■ What is being asked: Look for the line containing "471 512 544>" and the line containing "122 674 214>" in the entries below. Copy those two and all lines between them exactly, leaving out pictures.

■ Source data:

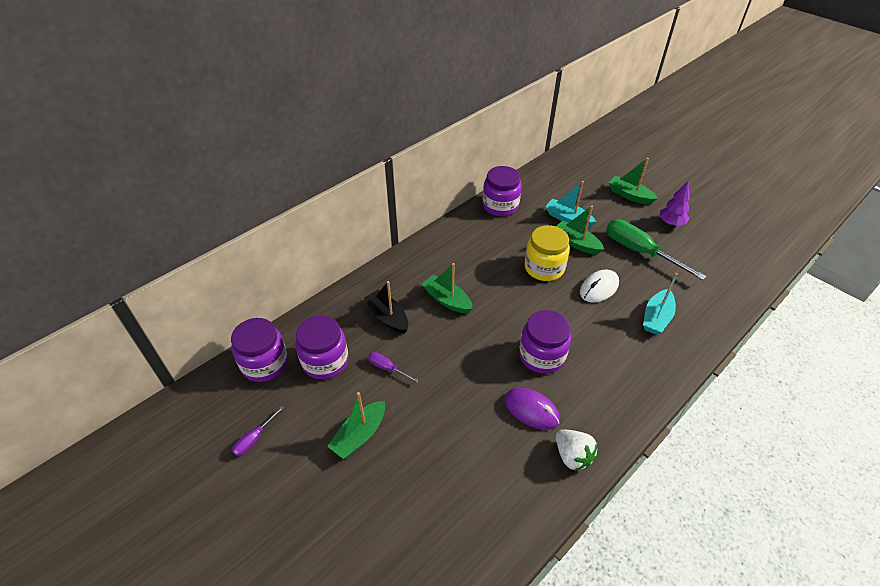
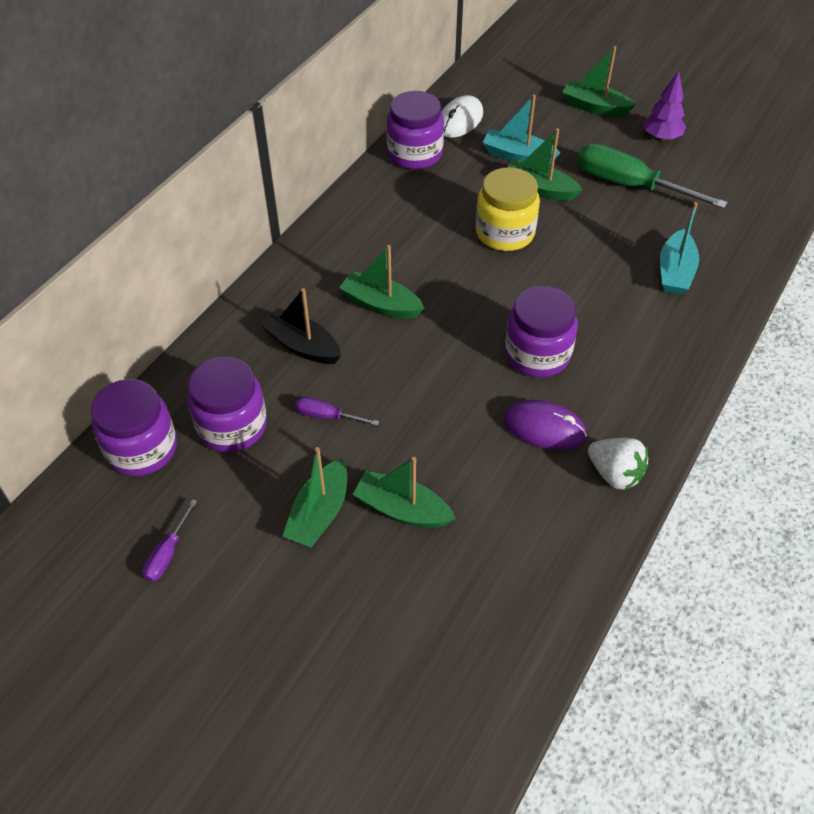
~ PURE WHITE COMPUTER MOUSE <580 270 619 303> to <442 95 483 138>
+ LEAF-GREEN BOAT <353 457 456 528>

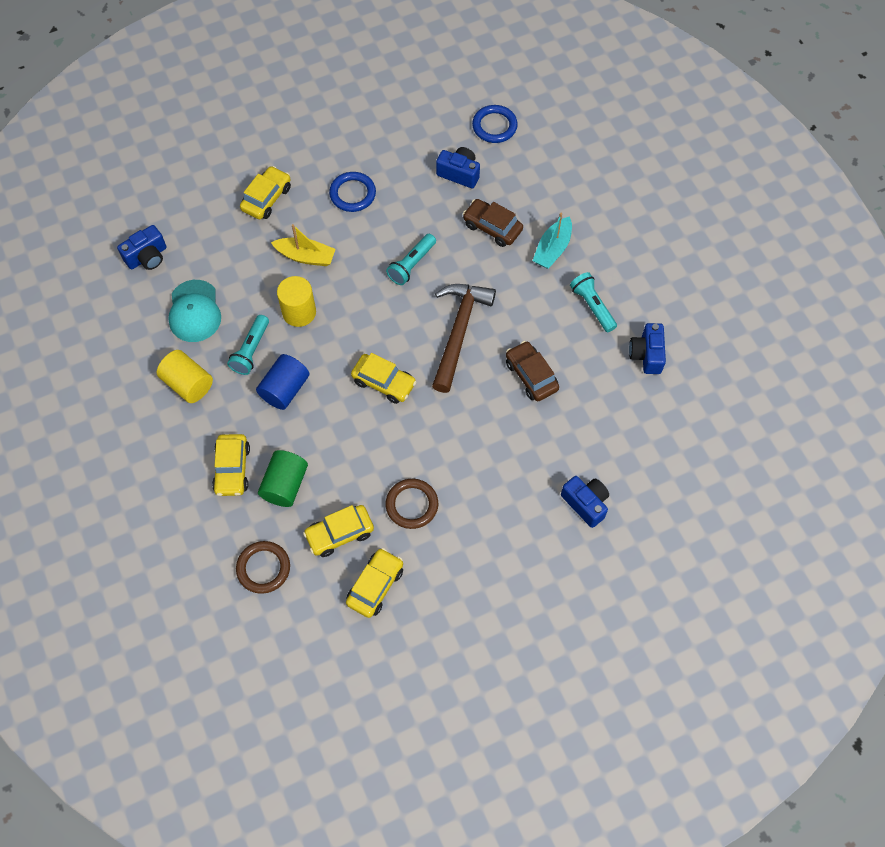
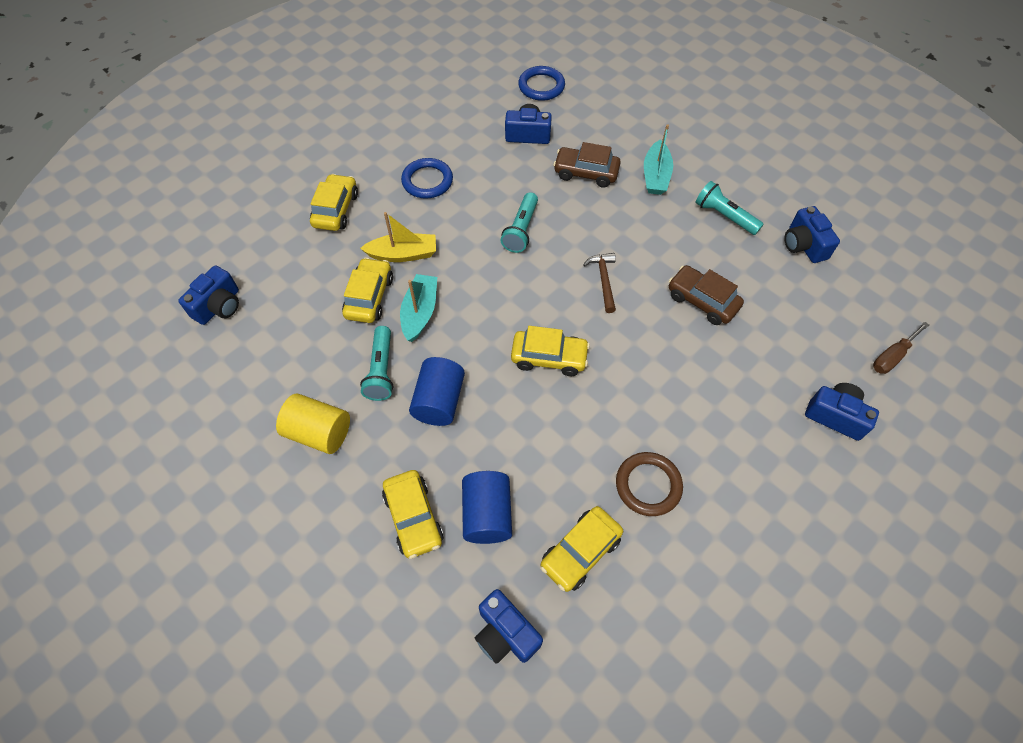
~ GOLDEN CYLINDER SHAPE <277 276 316 327> to AQUA BOAT <400 274 437 342>
- AQUA PEAKED CAP <168 280 221 342>
~ DARK BROWN CLAW HAMMER <432 284 496 393> = <583 253 616 313> x0.50
~ LEAF-GREEN CYLINDER SHAPE <258 450 308 507> to BLUE CYLINDER SHAPE <462 471 512 544>
~ DARK BROWN HOOP <236 541 290 594> to BLUE COMPACT CAMERA <475 589 543 664>
~ GOLDEN TOY CAR <346 548 403 618> to <342 258 393 323>
+ DARK BROWN SCREWDRIVER <873 322 929 374>

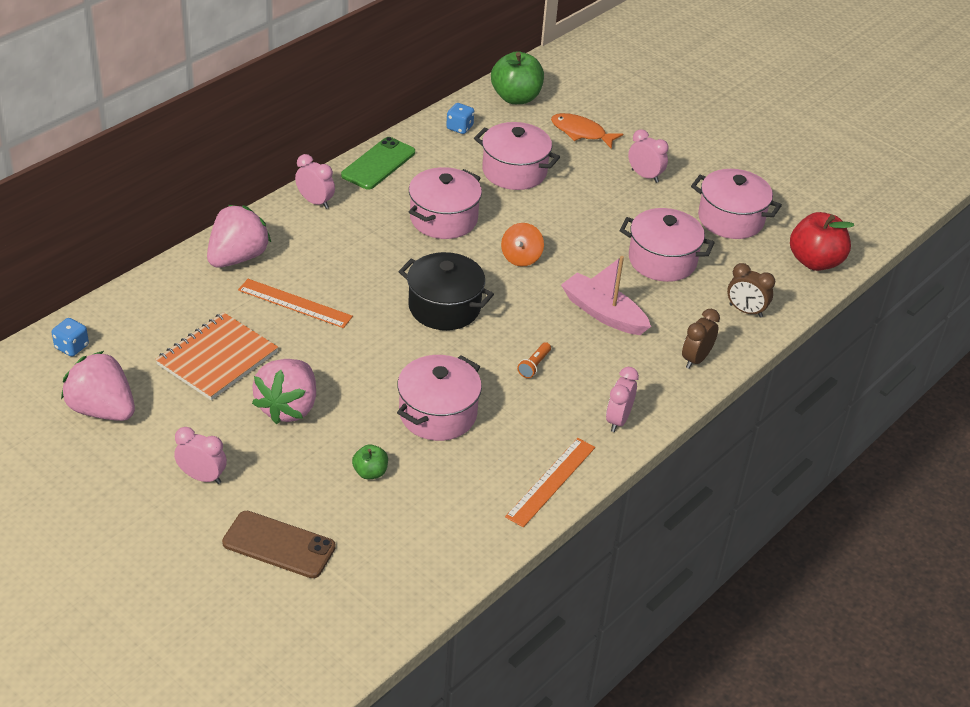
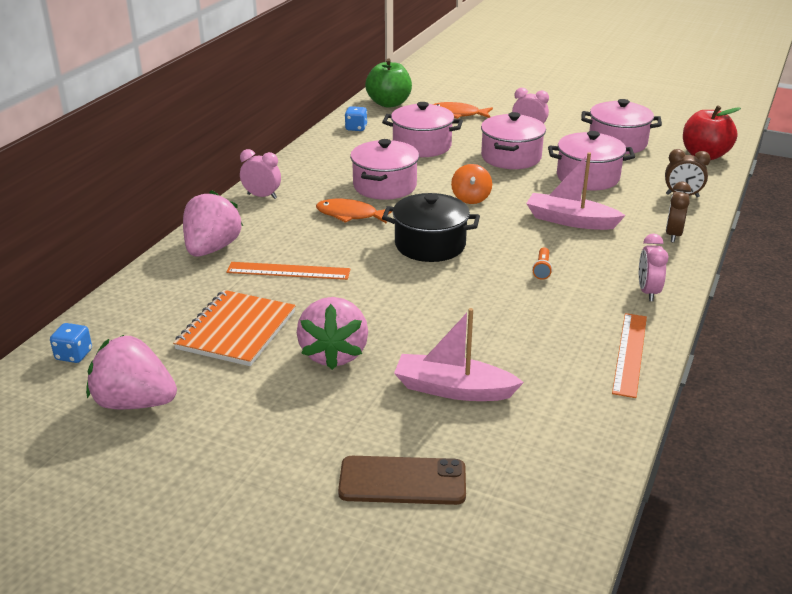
- LEAF-GREEN PHONE <341 137 415 189>
~ ROSE-PINK POT <397 355 482 441> to <481 112 546 169>
- ROSE-PINK ALARM CLOCK <174 427 227 484>
~ LEAF-GREEN APPLE FRUIT <352 444 388 479> to ROSE-PINK BOAT <394 308 524 401>
+ BRIGHT ORANGE FISH FIGURE <316 199 392 224>

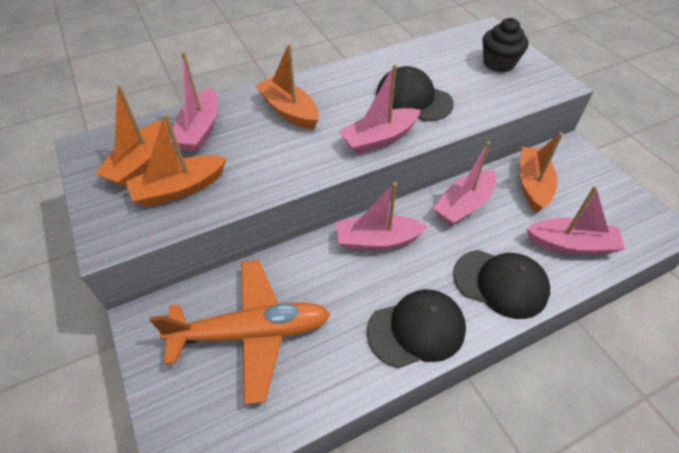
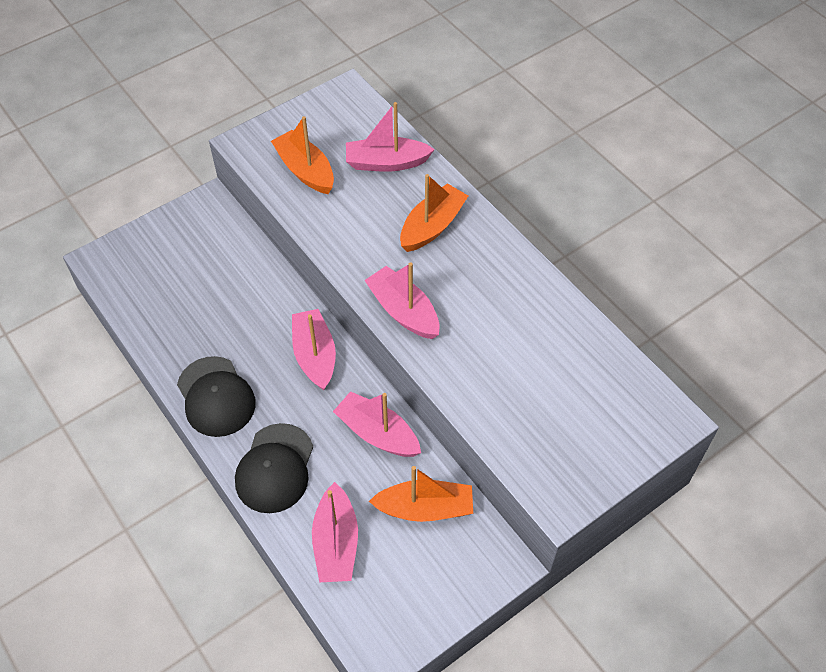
- BLACK FAIRY CAKE <483 18 528 72>
- BLACK PEAKED CAP <376 66 454 121>
- BRIGHT ORANGE BOAT <95 85 169 187>
- BRIGHT ORANGE AEROPLANE <150 260 330 405>

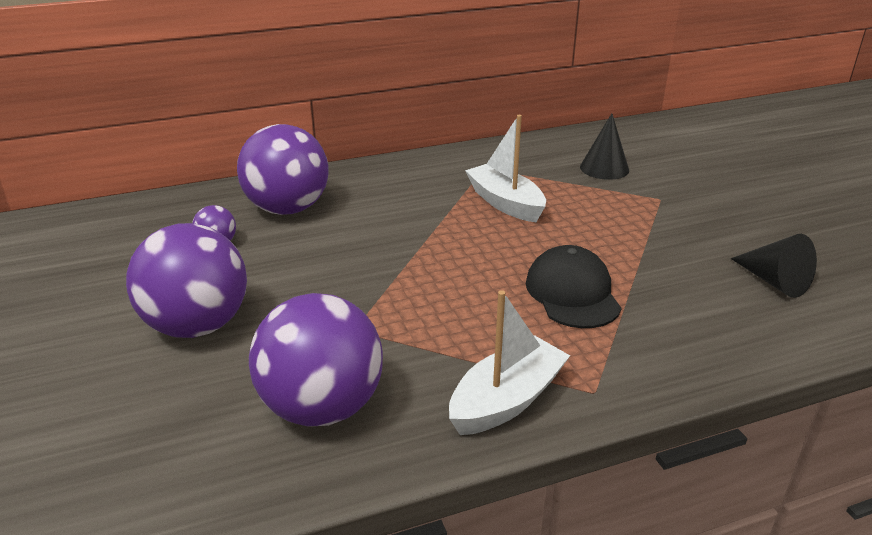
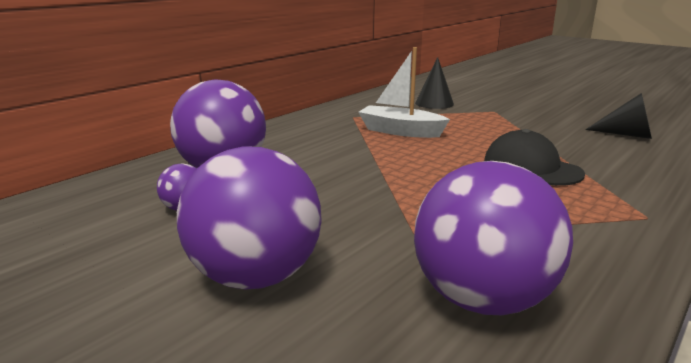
- PURE WHITE BOAT <449 290 570 435>

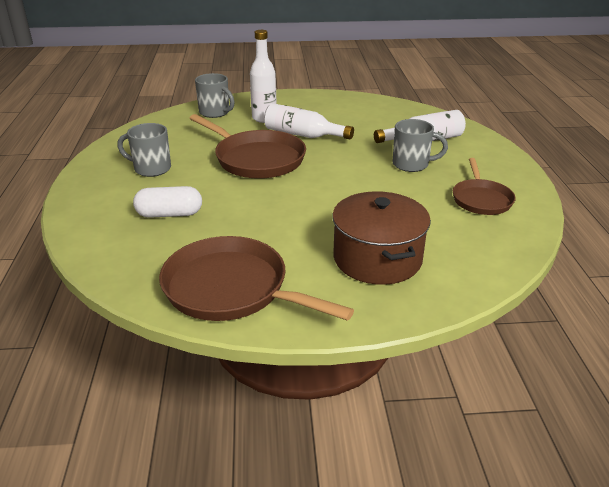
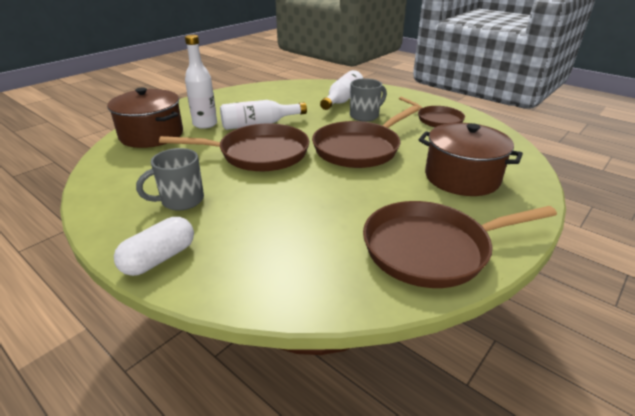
~ ASH-GREY TEA MUG <195 73 235 118> to DARK BROWN POT <107 87 183 148>
~ PURE WHITE CAPSULE <133 186 202 218> to <114 217 194 276>
+ DARK BROWN FRYING PAN <312 106 419 168>

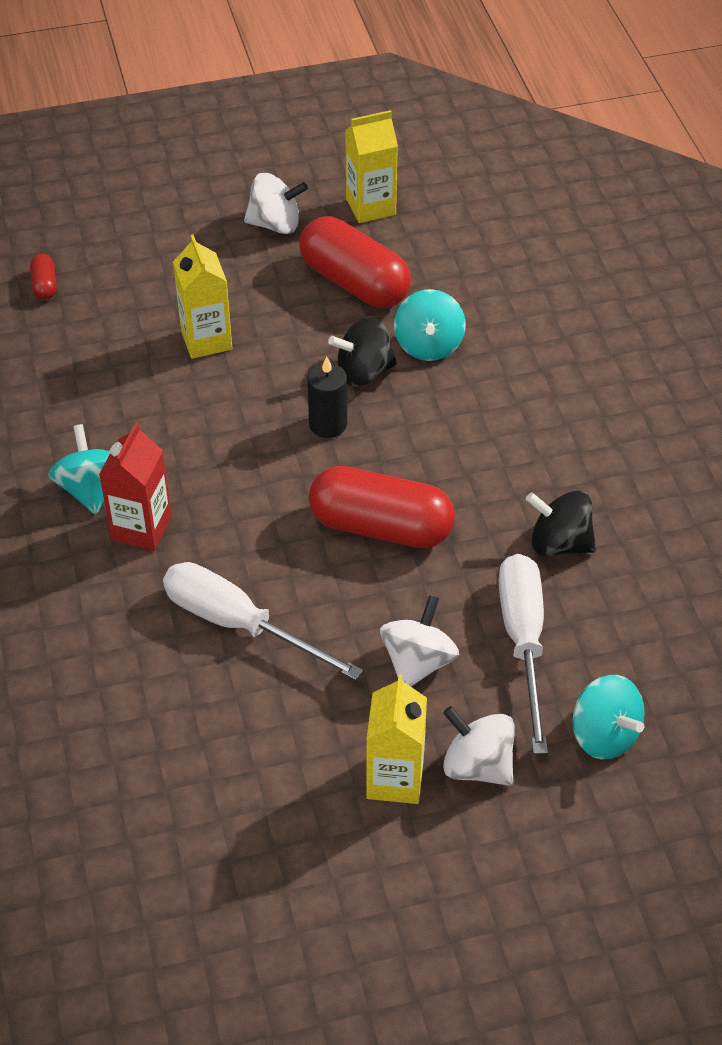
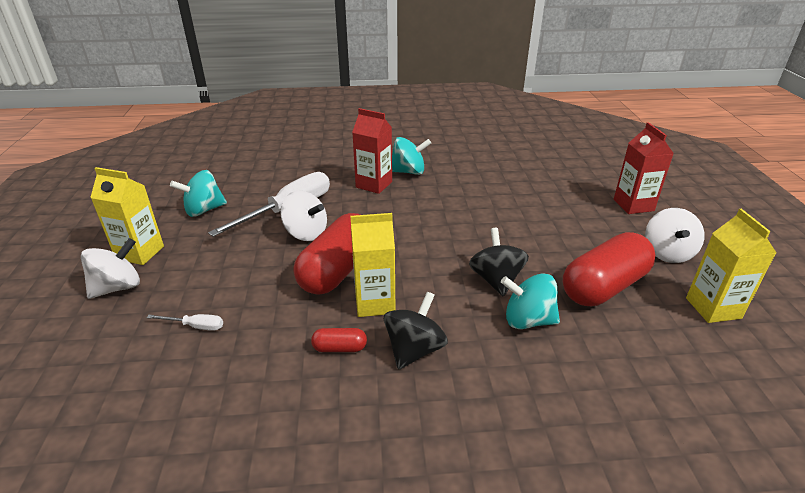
~ GOLDEN MILK CARTON <173 234 232 359> to <350 213 395 317>
~ SCARLET CAPSULE <30 254 57 300> to <311 328 367 352>
- BLACK WAX CANDLE <307 356 347 438>
~ BLACK WHIRLIGIG <526 490 596 556> to <384 292 448 370>
~ PURE WHITE SCREWDRIVER <499 554 548 754> = <146 314 223 331> x0.43
~ PURE WHITE WHIRLIGIG <380 595 459 687> to <280 191 327 241>
~ AQUA WHIRLIGIG <573 675 645 759> to <170 170 227 217>
+ SCARLET MILK CARTON <614 122 674 214>

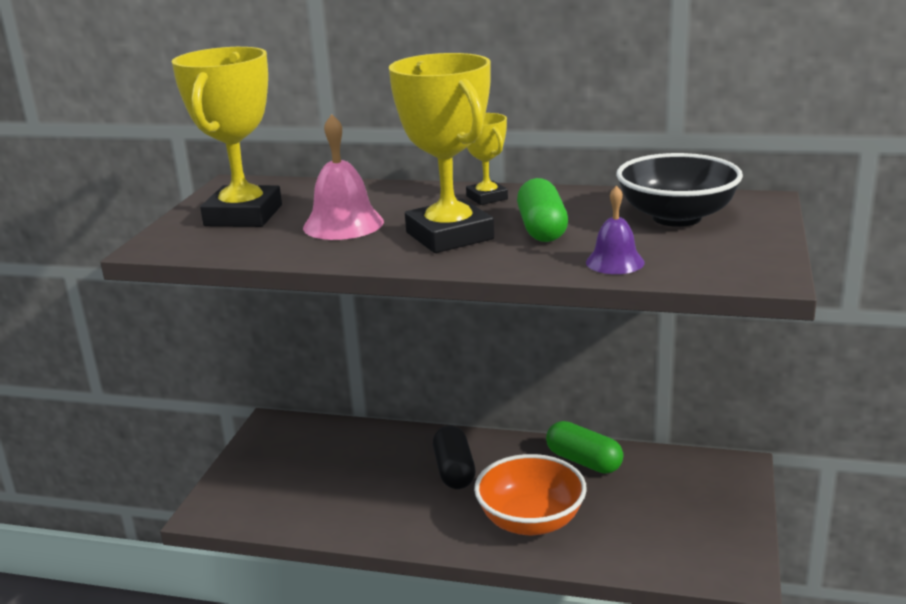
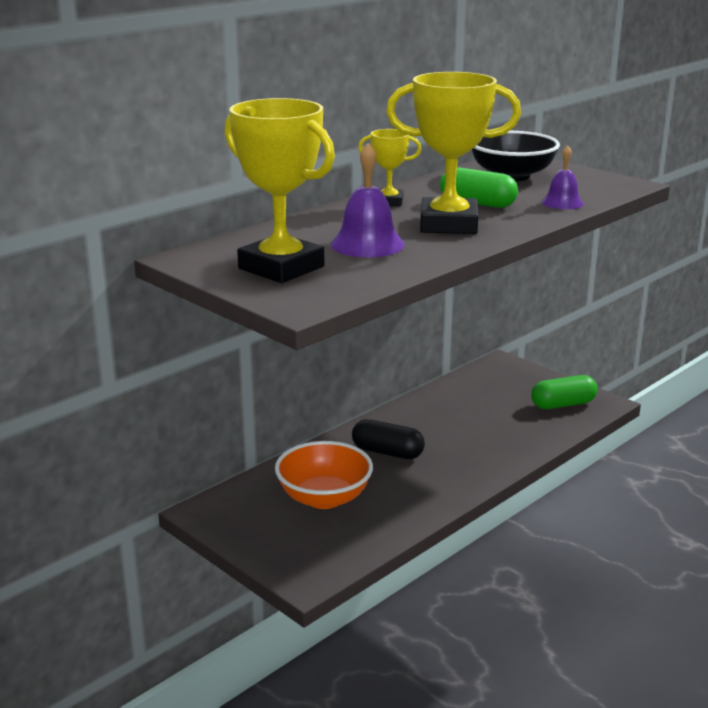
~ ROSE-PINK BELL <303 114 384 240> to ROYAL PURPLE BELL <331 143 405 257>
~ LEAF-GREEN CAPSULE <546 421 623 474> to <531 375 597 409>
~ BRIGHT ORANGE DEEP DISH <474 454 587 535> to <275 441 373 509>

■ Expected answer:
~ LEAF-GREEN CYLINDER SHAPE <258 450 308 507> to BLUE CYLINDER SHAPE <462 471 512 544>
~ DARK BROWN HOOP <236 541 290 594> to BLUE COMPACT CAMERA <475 589 543 664>
~ GOLDEN TOY CAR <346 548 403 618> to <342 258 393 323>
+ DARK BROWN SCREWDRIVER <873 322 929 374>

- LEAF-GREEN PHONE <341 137 415 189>
~ ROSE-PINK POT <397 355 482 441> to <481 112 546 169>
- ROSE-PINK ALARM CLOCK <174 427 227 484>
~ LEAF-GREEN APPLE FRUIT <352 444 388 479> to ROSE-PINK BOAT <394 308 524 401>
+ BRIGHT ORANGE FISH FIGURE <316 199 392 224>

- BLACK FAIRY CAKE <483 18 528 72>
- BLACK PEAKED CAP <376 66 454 121>
- BRIGHT ORANGE BOAT <95 85 169 187>
- BRIGHT ORANGE AEROPLANE <150 260 330 405>

- PURE WHITE BOAT <449 290 570 435>

~ ASH-GREY TEA MUG <195 73 235 118> to DARK BROWN POT <107 87 183 148>
~ PURE WHITE CAPSULE <133 186 202 218> to <114 217 194 276>
+ DARK BROWN FRYING PAN <312 106 419 168>

~ GOLDEN MILK CARTON <173 234 232 359> to <350 213 395 317>
~ SCARLET CAPSULE <30 254 57 300> to <311 328 367 352>
- BLACK WAX CANDLE <307 356 347 438>
~ BLACK WHIRLIGIG <526 490 596 556> to <384 292 448 370>
~ PURE WHITE SCREWDRIVER <499 554 548 754> = <146 314 223 331> x0.43
~ PURE WHITE WHIRLIGIG <380 595 459 687> to <280 191 327 241>
~ AQUA WHIRLIGIG <573 675 645 759> to <170 170 227 217>
+ SCARLET MILK CARTON <614 122 674 214>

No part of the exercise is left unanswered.